== Segment start ==

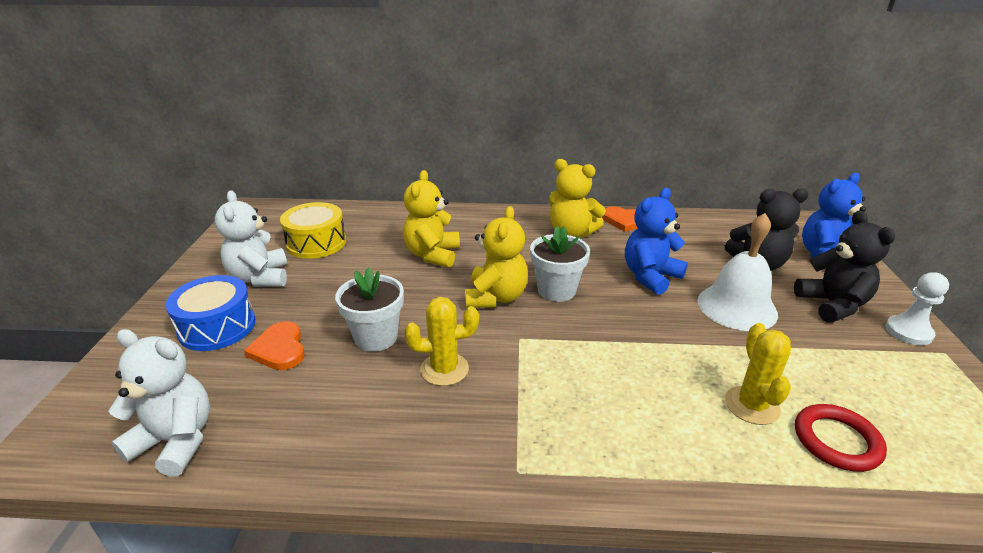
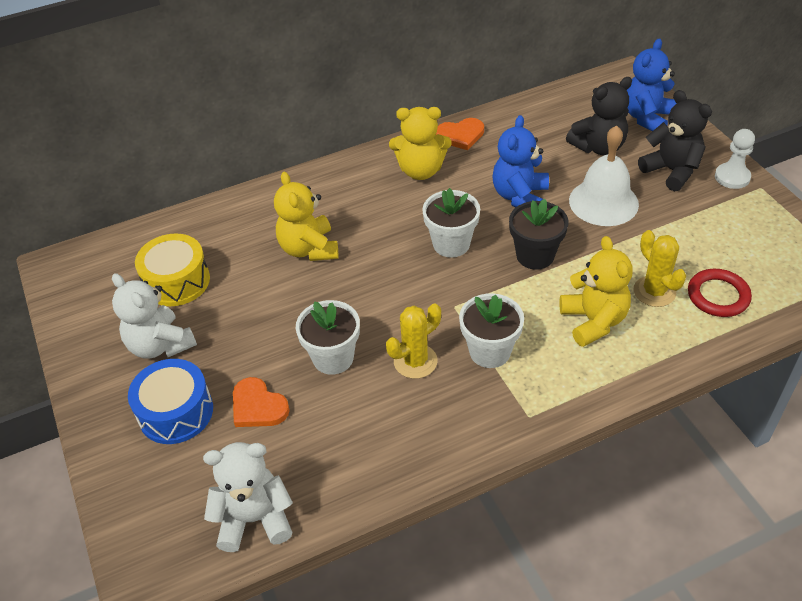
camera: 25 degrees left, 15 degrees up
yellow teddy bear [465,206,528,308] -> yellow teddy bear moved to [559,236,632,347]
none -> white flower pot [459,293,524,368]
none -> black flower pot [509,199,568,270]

== Segment end ==
== Segment start ==

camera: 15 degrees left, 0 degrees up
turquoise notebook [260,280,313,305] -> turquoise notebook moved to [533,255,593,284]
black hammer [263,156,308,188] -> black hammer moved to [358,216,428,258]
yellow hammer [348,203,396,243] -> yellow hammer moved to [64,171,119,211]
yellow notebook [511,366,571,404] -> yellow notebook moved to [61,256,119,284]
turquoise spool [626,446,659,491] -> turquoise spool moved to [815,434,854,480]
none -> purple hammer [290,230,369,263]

== Segment end ==
== Segment start ==

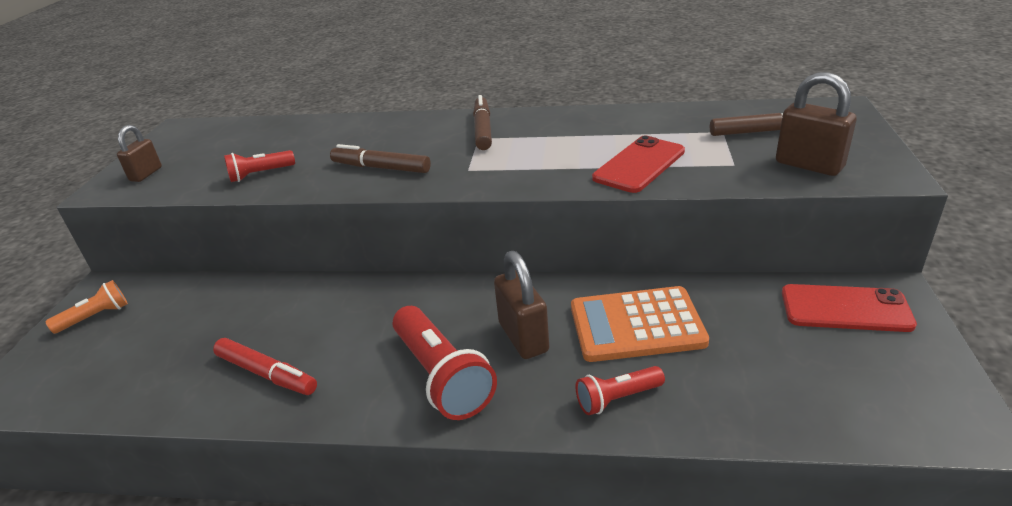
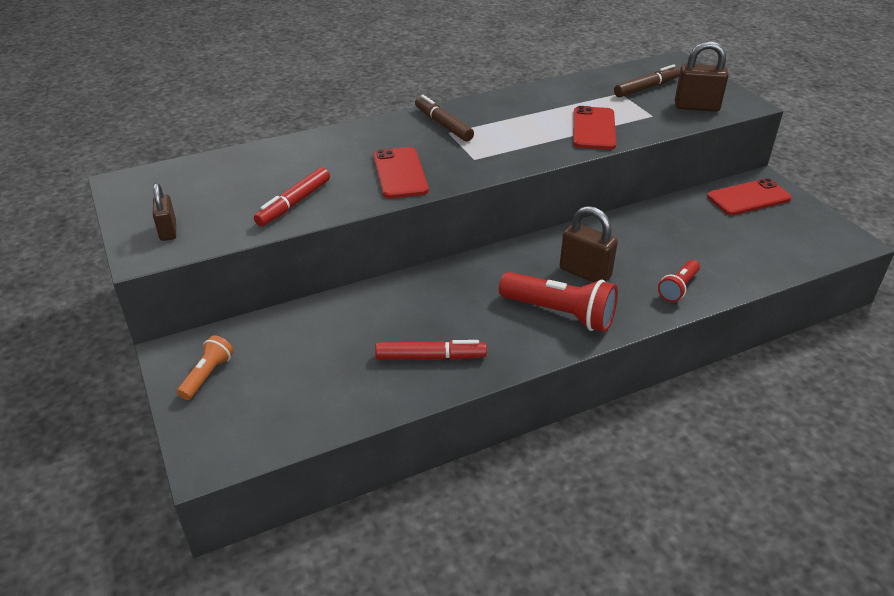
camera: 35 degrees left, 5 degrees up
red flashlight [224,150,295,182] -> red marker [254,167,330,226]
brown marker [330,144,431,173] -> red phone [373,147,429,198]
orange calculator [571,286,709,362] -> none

== Segment end ==

Task description
Report the number of lines in the entries where the word "moved" occurs, and add nothing else.

Completed exercise
6